(Stored dataset items)

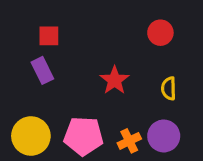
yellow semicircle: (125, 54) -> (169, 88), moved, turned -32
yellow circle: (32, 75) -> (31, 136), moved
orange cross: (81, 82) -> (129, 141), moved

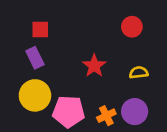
yellow semicircle: (169, 88) -> (139, 73), turned 84
yellow circle: (31, 136) -> (35, 95), moved

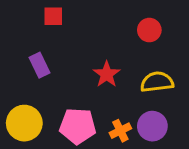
red square: (40, 29) -> (53, 16), moved
yellow semicircle: (139, 73) -> (157, 82), size x1.5
yellow circle: (35, 95) -> (24, 123), moved

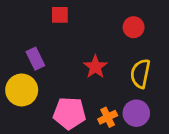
red square: (53, 16) -> (60, 15), moved
yellow semicircle: (157, 82) -> (140, 74), turned -72
yellow circle: (24, 123) -> (22, 90), moved

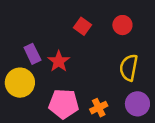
red square: (60, 15) -> (82, 26), moved, turned 36
red star: (95, 67) -> (59, 61), moved
purple circle: (136, 113) -> (137, 104), moved

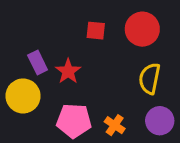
red circle: (122, 25) -> (142, 29), size x1.5
red square: (82, 26) -> (96, 31), turned -30
orange cross: (99, 108) -> (115, 125), turned -30

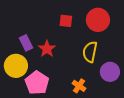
yellow semicircle: (150, 79) -> (90, 52), moved
pink pentagon: (74, 121) -> (37, 83), moved, turned 30
purple circle: (160, 121) -> (110, 72), moved

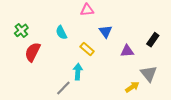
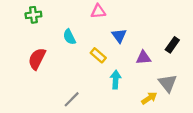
green cross: (21, 30) -> (33, 15), moved, turned 32
cyan arrow: (78, 72) -> (116, 80), moved

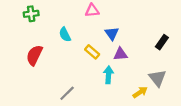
purple triangle: (143, 58) -> (120, 54), moved

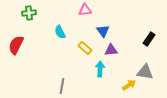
red semicircle: (34, 55) -> (16, 45), moved
gray triangle: (157, 78) -> (145, 72), turned -42
gray line: (67, 93) -> (62, 86), turned -35

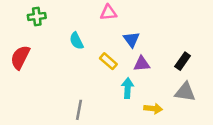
black rectangle: (149, 39) -> (183, 61), moved
yellow arrow: (129, 85) -> (153, 109), moved, turned 40

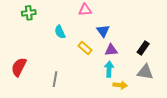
red semicircle: (20, 57) -> (19, 67), moved
cyan arrow: (128, 88) -> (109, 69), moved
gray line: (79, 110) -> (55, 79), moved

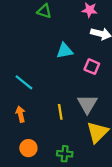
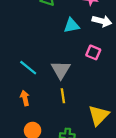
cyan triangle: (65, 51) -> (72, 25), moved
gray triangle: (87, 104) -> (61, 70), moved

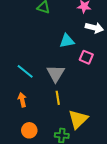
cyan triangle: (72, 25) -> (67, 41), moved
yellow triangle: (99, 115) -> (78, 119), moved

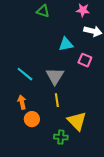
yellow triangle: (78, 119) -> (77, 121), turned -30
orange circle: (29, 130) -> (32, 119), moved

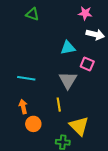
green triangle: (43, 11) -> (32, 14), moved
cyan line: (25, 74) -> (26, 78), turned -30
gray triangle: (55, 76) -> (68, 80), moved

*PROBLEM DESCRIPTION*
Give back exactly the lines above that run from the one with "purple triangle: (143, 58)" to the one with "red semicircle: (20, 57) -> (19, 67), moved", including both, with the pictures left out.

*ANSWER BOX*
purple triangle: (143, 58) -> (120, 54), moved

red semicircle: (34, 55) -> (16, 45), moved
gray triangle: (157, 78) -> (145, 72), turned -42
gray line: (67, 93) -> (62, 86), turned -35

black rectangle: (149, 39) -> (183, 61), moved
yellow arrow: (129, 85) -> (153, 109), moved, turned 40

red semicircle: (20, 57) -> (19, 67), moved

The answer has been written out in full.